__What is being asked__
From the records below, set down exactly the lines starting with the line that contains "building: none -> [393,285,438,324]" and going on through the line that contains "building: [125,126,155,153] ->". Nothing else is wanted.

(Bounding box mapping data)
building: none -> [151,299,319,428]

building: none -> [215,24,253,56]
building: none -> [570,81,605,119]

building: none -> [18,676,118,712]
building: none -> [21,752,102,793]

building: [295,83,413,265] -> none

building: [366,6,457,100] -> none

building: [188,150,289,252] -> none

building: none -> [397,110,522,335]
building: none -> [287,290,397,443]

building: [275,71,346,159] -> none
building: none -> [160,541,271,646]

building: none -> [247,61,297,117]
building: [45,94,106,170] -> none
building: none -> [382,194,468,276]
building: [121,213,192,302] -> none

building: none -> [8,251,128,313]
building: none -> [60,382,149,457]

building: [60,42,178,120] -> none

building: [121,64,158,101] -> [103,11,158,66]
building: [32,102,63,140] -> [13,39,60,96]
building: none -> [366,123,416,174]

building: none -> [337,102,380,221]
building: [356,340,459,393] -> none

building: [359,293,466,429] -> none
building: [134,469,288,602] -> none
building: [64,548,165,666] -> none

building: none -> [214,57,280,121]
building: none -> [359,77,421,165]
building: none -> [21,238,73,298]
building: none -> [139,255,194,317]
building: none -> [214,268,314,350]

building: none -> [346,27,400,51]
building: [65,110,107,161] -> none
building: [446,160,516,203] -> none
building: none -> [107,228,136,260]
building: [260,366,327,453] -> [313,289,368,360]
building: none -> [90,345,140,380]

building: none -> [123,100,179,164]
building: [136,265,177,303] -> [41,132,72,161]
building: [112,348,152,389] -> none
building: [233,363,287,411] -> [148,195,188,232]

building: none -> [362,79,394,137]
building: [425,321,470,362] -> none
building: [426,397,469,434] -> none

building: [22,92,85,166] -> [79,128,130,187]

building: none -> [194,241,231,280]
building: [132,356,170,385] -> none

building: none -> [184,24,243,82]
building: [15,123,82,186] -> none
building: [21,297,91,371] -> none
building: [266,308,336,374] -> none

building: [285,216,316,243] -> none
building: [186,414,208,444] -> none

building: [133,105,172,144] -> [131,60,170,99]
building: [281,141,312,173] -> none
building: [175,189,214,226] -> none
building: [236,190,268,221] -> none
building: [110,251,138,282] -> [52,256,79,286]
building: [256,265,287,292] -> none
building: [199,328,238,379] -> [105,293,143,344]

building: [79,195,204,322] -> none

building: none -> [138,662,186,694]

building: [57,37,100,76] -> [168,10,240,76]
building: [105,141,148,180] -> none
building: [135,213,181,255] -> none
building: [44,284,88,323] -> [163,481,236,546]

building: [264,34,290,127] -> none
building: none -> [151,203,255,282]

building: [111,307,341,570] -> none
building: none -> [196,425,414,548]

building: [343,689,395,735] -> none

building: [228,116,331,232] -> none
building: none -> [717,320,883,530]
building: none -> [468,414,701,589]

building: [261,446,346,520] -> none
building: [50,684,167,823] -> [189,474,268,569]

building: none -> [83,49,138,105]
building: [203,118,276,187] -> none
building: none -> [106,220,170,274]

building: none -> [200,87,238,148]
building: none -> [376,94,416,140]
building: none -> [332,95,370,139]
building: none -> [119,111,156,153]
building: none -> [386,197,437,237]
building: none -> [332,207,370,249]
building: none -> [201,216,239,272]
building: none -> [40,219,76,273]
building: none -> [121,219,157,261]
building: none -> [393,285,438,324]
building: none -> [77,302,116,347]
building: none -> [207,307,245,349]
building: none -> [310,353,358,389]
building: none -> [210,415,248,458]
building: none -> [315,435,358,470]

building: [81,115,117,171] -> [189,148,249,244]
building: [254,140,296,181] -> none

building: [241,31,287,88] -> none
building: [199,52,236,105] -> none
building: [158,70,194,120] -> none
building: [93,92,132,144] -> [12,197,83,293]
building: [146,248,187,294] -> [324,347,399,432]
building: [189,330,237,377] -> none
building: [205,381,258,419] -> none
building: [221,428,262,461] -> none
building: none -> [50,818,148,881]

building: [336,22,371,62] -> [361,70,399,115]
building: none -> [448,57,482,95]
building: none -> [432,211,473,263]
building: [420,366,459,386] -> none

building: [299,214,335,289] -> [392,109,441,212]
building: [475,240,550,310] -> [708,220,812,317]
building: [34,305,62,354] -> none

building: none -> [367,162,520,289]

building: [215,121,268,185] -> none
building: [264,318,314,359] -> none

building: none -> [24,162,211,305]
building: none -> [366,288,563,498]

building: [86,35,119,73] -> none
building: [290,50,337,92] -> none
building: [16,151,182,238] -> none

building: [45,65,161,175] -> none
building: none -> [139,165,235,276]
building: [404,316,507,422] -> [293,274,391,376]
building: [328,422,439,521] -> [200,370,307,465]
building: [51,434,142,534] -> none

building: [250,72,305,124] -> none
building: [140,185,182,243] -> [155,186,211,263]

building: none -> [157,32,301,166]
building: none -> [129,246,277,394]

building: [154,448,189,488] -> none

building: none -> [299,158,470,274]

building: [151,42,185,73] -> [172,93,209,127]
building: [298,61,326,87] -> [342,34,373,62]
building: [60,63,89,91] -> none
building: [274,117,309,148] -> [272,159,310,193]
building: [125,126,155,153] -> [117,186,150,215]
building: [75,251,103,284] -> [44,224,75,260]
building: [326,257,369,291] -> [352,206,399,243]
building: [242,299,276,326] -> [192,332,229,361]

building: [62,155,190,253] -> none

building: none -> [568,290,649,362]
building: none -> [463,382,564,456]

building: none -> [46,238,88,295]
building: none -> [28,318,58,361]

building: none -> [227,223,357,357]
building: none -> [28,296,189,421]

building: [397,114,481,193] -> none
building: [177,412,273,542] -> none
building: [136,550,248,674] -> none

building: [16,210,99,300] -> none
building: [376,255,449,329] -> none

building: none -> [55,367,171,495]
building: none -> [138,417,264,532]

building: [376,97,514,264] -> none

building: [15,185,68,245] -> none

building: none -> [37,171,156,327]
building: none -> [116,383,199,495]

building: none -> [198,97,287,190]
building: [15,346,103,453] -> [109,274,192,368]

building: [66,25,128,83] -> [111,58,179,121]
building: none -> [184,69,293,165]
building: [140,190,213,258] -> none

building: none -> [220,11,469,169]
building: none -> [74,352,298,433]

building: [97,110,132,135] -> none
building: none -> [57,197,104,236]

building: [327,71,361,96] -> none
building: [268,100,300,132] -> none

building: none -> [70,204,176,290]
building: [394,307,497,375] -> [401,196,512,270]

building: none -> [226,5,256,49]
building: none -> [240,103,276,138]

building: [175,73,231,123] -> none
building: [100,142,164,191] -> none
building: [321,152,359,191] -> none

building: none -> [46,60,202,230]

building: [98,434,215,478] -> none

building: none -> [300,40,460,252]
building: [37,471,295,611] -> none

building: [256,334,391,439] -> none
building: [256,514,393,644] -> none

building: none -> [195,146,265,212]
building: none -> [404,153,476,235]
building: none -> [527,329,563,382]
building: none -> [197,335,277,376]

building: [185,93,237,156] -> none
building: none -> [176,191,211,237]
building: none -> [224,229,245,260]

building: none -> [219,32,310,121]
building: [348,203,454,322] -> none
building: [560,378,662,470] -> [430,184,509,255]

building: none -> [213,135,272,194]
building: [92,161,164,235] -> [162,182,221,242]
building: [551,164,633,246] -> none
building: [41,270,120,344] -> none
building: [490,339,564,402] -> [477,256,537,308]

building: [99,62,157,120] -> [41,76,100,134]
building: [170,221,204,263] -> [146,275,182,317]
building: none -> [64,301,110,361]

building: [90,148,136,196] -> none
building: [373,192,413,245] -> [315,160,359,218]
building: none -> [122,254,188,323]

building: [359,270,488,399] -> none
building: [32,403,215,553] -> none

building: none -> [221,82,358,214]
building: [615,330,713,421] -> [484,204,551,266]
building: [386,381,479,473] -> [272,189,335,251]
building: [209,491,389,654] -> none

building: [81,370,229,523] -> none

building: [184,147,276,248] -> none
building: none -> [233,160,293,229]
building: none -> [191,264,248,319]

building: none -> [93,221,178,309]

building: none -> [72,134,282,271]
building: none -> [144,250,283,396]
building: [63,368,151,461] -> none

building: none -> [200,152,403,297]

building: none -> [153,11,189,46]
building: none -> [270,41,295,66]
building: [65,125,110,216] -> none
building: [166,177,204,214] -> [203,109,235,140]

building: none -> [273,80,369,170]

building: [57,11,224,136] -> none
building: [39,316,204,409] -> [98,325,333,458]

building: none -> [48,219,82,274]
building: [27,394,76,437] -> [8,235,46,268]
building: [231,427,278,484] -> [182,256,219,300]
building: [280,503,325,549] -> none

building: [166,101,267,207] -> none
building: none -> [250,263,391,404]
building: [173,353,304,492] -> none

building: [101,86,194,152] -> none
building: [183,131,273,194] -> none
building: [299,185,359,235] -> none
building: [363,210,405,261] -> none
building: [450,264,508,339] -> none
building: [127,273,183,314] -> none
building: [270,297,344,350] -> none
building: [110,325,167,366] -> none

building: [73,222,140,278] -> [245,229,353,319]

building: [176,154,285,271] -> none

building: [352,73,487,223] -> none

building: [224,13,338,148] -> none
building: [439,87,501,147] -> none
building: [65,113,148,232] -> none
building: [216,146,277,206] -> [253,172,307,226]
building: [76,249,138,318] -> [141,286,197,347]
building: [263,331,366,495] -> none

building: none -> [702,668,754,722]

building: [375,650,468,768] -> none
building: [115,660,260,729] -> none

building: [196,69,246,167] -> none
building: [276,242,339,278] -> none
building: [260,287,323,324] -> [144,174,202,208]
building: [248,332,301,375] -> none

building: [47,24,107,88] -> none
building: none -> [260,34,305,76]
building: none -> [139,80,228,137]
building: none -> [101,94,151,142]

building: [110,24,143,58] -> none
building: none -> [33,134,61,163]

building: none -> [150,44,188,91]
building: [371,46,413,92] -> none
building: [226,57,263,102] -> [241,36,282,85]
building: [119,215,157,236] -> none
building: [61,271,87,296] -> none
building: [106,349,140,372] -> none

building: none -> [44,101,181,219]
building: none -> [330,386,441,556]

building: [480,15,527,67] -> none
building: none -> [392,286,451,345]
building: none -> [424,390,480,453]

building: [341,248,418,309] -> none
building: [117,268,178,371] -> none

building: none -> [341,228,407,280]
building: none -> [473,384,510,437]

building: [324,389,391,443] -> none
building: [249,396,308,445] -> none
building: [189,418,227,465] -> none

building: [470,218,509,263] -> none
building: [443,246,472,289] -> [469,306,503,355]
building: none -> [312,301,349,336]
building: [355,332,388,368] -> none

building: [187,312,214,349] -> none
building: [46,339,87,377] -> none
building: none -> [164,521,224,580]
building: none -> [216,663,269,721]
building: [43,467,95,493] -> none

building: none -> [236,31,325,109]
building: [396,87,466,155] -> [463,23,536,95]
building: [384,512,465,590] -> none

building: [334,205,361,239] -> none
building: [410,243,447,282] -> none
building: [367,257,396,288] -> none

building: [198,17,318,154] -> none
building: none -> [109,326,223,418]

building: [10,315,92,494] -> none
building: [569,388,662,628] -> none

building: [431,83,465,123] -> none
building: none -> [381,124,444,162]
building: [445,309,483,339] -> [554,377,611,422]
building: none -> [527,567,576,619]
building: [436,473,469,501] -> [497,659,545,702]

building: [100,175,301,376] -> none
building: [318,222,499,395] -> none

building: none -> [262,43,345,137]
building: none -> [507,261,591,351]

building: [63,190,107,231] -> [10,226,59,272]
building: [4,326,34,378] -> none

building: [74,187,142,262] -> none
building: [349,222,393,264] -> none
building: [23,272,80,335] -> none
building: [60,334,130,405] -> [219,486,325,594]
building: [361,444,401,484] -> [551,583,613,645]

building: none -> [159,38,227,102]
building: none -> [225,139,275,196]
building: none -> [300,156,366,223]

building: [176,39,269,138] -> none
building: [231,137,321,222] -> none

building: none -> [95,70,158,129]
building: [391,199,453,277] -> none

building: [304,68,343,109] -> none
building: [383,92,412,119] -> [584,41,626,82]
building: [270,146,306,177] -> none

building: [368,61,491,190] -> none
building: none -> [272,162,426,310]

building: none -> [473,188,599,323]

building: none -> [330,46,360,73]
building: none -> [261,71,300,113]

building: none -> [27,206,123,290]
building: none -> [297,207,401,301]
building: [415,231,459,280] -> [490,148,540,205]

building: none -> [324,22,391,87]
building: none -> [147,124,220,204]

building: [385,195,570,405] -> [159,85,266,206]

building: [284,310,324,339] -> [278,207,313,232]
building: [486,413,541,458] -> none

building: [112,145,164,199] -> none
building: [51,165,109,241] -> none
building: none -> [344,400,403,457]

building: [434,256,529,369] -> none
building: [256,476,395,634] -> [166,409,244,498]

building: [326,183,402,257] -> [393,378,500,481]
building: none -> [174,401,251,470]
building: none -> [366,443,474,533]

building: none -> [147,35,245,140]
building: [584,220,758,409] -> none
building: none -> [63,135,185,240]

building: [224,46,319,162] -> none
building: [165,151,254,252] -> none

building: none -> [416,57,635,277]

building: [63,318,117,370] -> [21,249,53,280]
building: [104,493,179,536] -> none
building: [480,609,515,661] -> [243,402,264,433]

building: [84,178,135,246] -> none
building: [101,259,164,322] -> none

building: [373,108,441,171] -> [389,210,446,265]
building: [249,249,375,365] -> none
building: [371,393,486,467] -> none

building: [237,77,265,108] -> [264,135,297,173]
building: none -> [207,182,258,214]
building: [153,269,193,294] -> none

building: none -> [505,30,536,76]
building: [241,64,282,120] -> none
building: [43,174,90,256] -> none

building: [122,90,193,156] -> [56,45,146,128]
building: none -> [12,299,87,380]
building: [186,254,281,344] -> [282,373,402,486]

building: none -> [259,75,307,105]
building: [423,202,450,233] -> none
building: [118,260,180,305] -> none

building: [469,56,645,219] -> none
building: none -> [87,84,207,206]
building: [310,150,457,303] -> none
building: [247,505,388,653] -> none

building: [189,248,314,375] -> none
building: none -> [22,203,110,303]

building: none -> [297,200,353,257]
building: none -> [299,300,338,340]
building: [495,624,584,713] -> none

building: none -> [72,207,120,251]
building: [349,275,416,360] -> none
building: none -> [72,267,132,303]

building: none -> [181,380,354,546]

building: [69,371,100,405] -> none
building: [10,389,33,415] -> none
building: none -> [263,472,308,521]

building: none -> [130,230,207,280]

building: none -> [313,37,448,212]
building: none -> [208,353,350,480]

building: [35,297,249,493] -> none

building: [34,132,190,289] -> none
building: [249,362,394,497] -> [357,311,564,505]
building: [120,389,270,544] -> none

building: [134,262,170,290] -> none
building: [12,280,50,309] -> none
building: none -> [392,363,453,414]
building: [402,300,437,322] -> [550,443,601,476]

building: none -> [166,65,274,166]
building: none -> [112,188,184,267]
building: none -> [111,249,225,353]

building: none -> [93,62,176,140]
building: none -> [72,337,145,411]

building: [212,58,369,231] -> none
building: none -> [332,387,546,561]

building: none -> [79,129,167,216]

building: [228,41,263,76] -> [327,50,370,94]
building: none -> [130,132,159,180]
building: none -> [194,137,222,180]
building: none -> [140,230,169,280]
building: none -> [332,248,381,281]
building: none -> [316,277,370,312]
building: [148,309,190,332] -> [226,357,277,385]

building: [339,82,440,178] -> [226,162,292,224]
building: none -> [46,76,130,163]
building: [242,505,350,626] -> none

__Answer section__
building: none -> [393,285,438,324]
building: none -> [77,302,116,347]
building: none -> [207,307,245,349]
building: none -> [310,353,358,389]
building: none -> [210,415,248,458]
building: none -> [315,435,358,470]

building: [81,115,117,171] -> [189,148,249,244]
building: [254,140,296,181] -> none

building: [241,31,287,88] -> none
building: [199,52,236,105] -> none
building: [158,70,194,120] -> none
building: [93,92,132,144] -> [12,197,83,293]
building: [146,248,187,294] -> [324,347,399,432]
building: [189,330,237,377] -> none
building: [205,381,258,419] -> none
building: [221,428,262,461] -> none
building: none -> [50,818,148,881]

building: [336,22,371,62] -> [361,70,399,115]
building: none -> [448,57,482,95]
building: none -> [432,211,473,263]
building: [420,366,459,386] -> none

building: [299,214,335,289] -> [392,109,441,212]
building: [475,240,550,310] -> [708,220,812,317]
building: [34,305,62,354] -> none

building: none -> [367,162,520,289]

building: [215,121,268,185] -> none
building: [264,318,314,359] -> none

building: none -> [24,162,211,305]
building: none -> [366,288,563,498]

building: [86,35,119,73] -> none
building: [290,50,337,92] -> none
building: [16,151,182,238] -> none

building: [45,65,161,175] -> none
building: none -> [139,165,235,276]
building: [404,316,507,422] -> [293,274,391,376]
building: [328,422,439,521] -> [200,370,307,465]
building: [51,434,142,534] -> none

building: [250,72,305,124] -> none
building: [140,185,182,243] -> [155,186,211,263]

building: none -> [157,32,301,166]
building: none -> [129,246,277,394]

building: [154,448,189,488] -> none

building: none -> [299,158,470,274]

building: [151,42,185,73] -> [172,93,209,127]
building: [298,61,326,87] -> [342,34,373,62]
building: [60,63,89,91] -> none
building: [274,117,309,148] -> [272,159,310,193]
building: [125,126,155,153] -> [117,186,150,215]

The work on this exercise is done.